Description of the task. Extract verbatim every line from the one containing "green flashlight [492,429,556,477]" to the final line of the records below, inclusive, and exclude all pictures.

Provided entries.
========================================

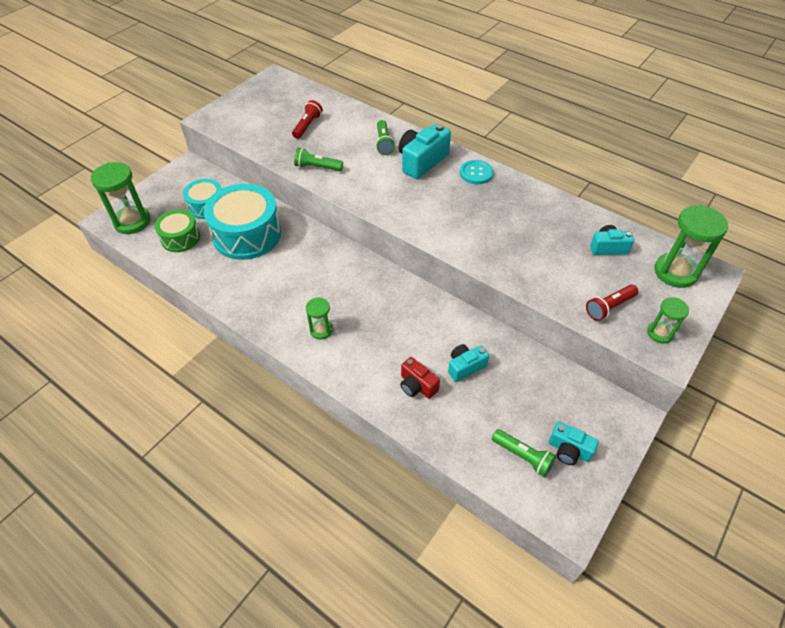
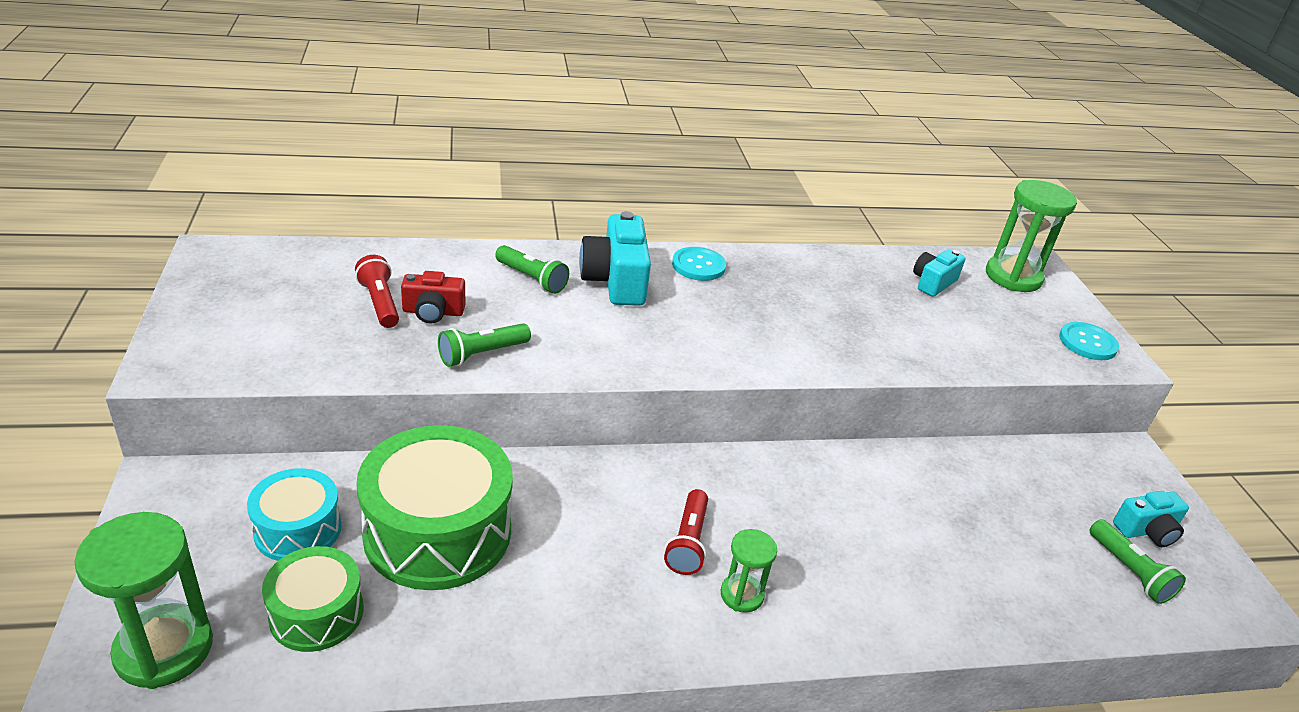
camera: 50 degrees left, 15 degrees down
turquoise drum [204,184,281,260] -> green drum [356,425,513,590]
red camera [400,357,440,399] -> red camera moved to [401,271,465,323]
turquoise camera [448,344,489,382] -> none
green flashlight [492,429,556,477] -> green flashlight turned 75 degrees clockwise [1089,519,1186,604]
red flashlight [586,284,638,321] -> red flashlight moved to [664,489,708,575]
green hourglass [647,297,689,344] -> turquoise button [1059,322,1119,360]

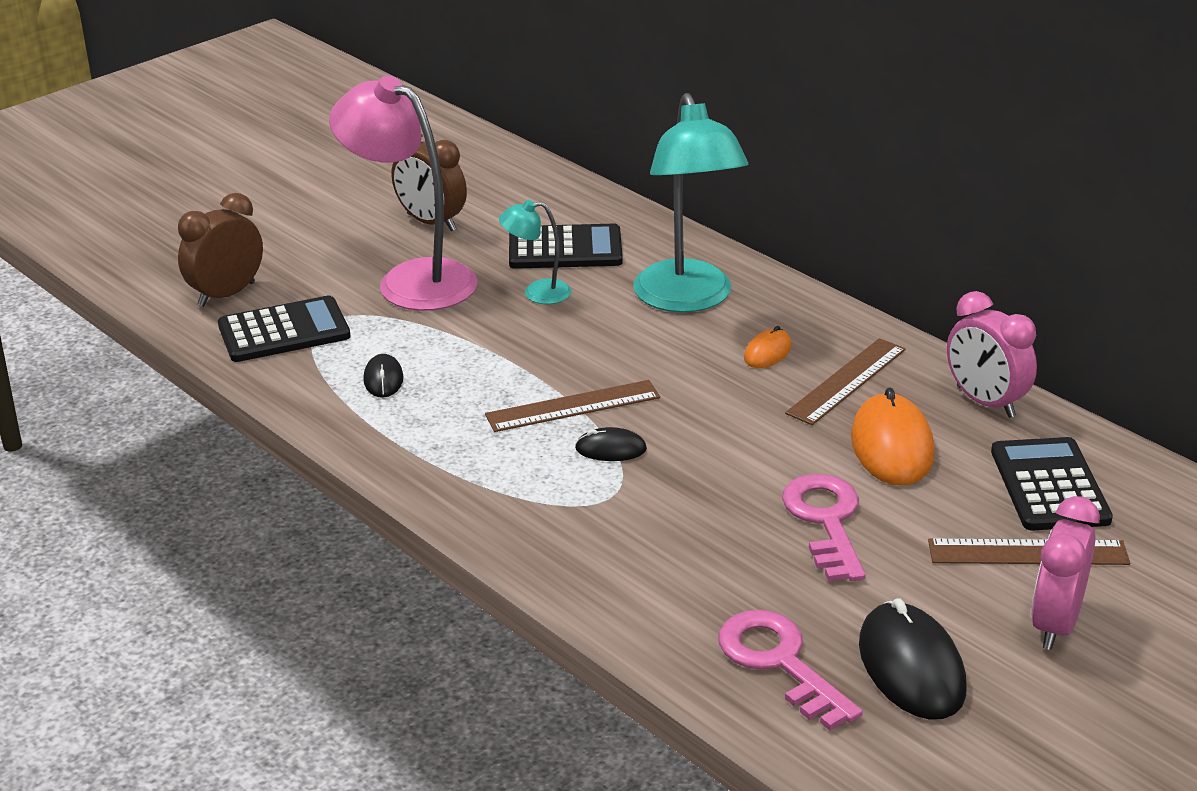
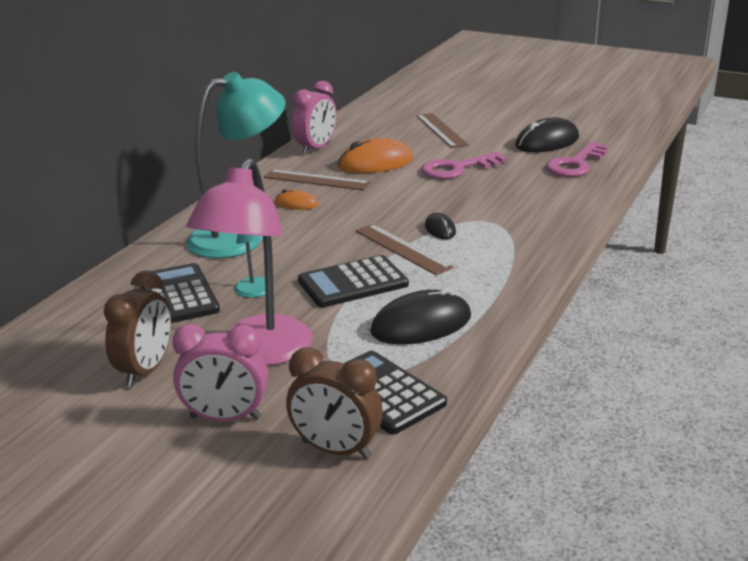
camera: 110 degrees left, 5 degrees down
black mouse [363,354,403,398] -> black mouse [370,287,471,345], size x1.91
black calculator [991,437,1113,530] -> black calculator moved to [298,255,409,308]
pink clock [1031,496,1100,650] -> pink clock moved to [172,324,268,422]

========================================

Exercise output.
green flashlight [492,429,556,477] -> green flashlight turned 75 degrees clockwise [1089,519,1186,604]
red flashlight [586,284,638,321] -> red flashlight moved to [664,489,708,575]
green hourglass [647,297,689,344] -> turquoise button [1059,322,1119,360]

camera: 110 degrees left, 5 degrees down
black mouse [363,354,403,398] -> black mouse [370,287,471,345], size x1.91
black calculator [991,437,1113,530] -> black calculator moved to [298,255,409,308]
pink clock [1031,496,1100,650] -> pink clock moved to [172,324,268,422]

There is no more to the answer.